● **Exercise description**
Pictures must be left out. Print the lines from the beginning of the material through the line holding "[(357,616),(388,595),(339,527),(285,565),(322,616),(357,616)]", exactly and nothing else.
----
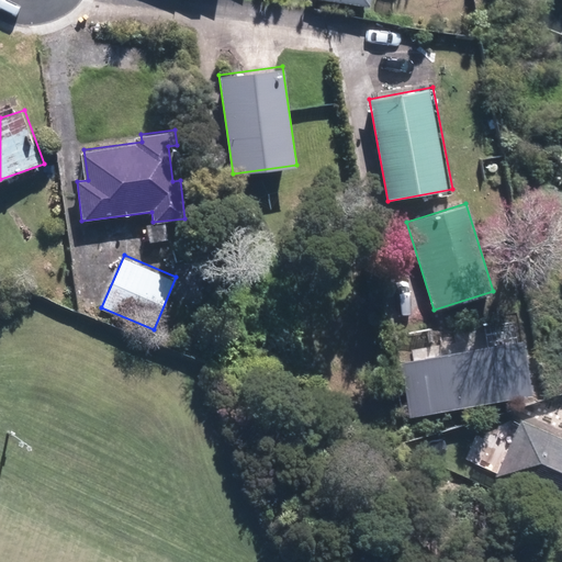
[(561,436),(519,418),(495,475),(561,503),(561,436)]
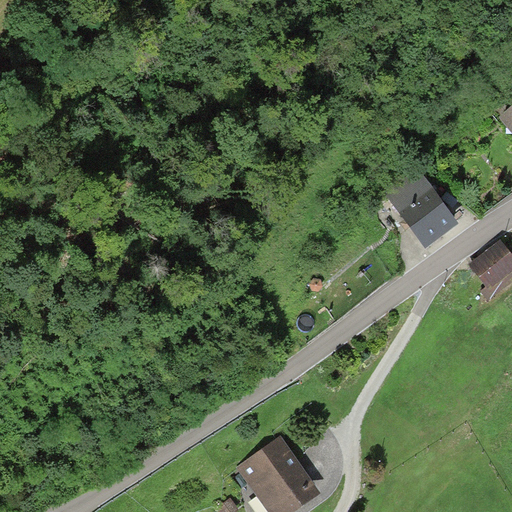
[(511,86),(510,88),(511,89),(511,109),(500,120),(511,134),(511,86)]
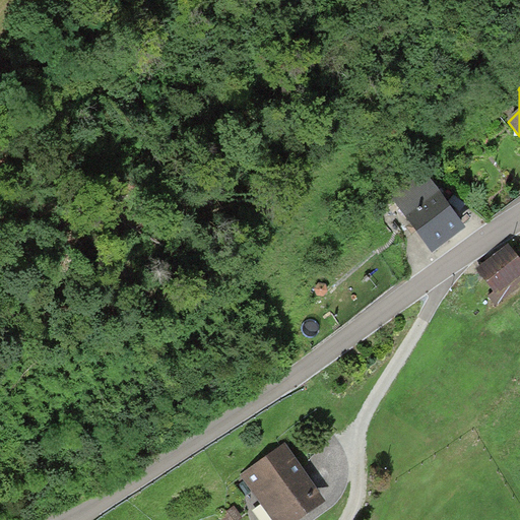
[(467,230),(420,167),(386,192),(412,228),(433,255),(467,230)]
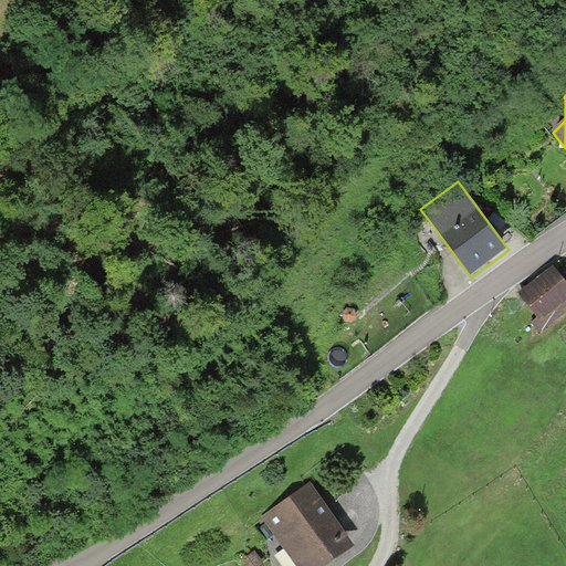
[(565,283),(554,266),(519,292),(537,318),(532,322),(540,333),(565,314),(565,283)]
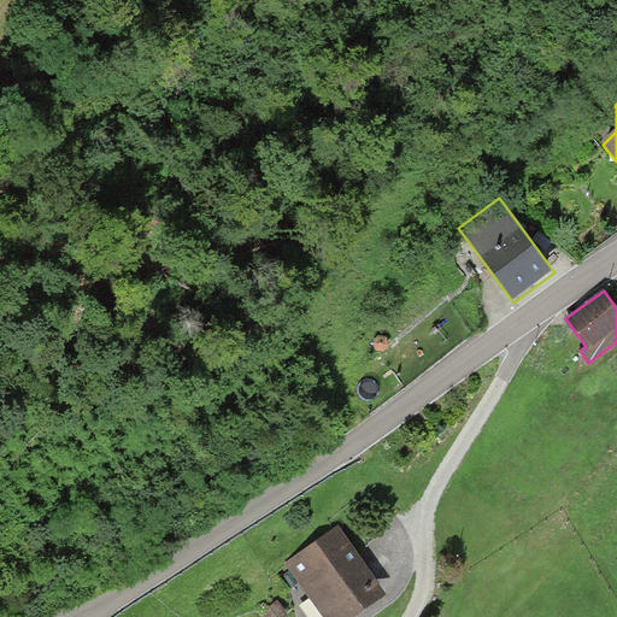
[(357,616),(388,595),(339,527),(285,565),(322,616),(357,616)]
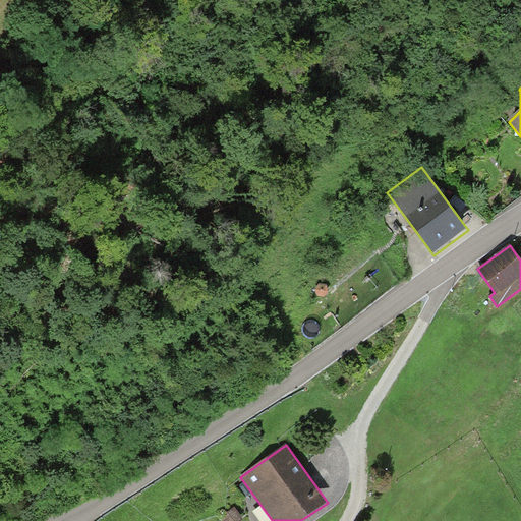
[(240,520),(243,519),(235,507),(221,517),(224,520),(240,520)]
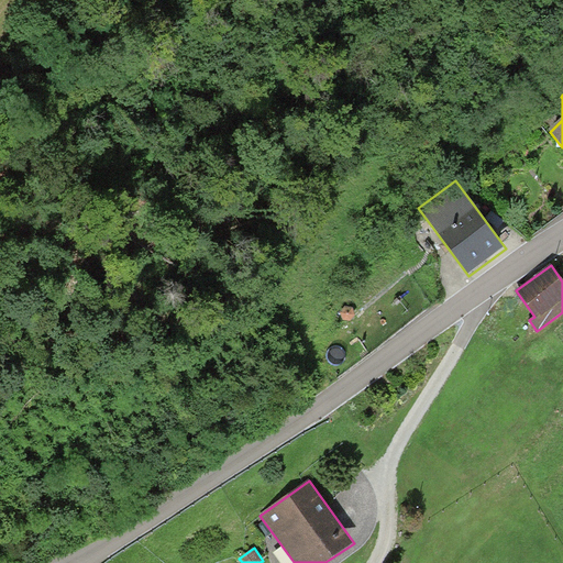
All buildings are outlined.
----
● **Task output**
[(561,436),(519,418),(495,475),(561,503),(561,436)]
[(511,86),(510,88),(511,89),(511,109),(500,120),(511,134),(511,86)]
[(467,230),(420,167),(386,192),(412,228),(433,255),(467,230)]
[(565,283),(554,266),(519,292),(537,318),(532,322),(540,333),(565,314),(565,283)]
[(357,616),(388,595),(339,527),(285,565),(322,616),(357,616)]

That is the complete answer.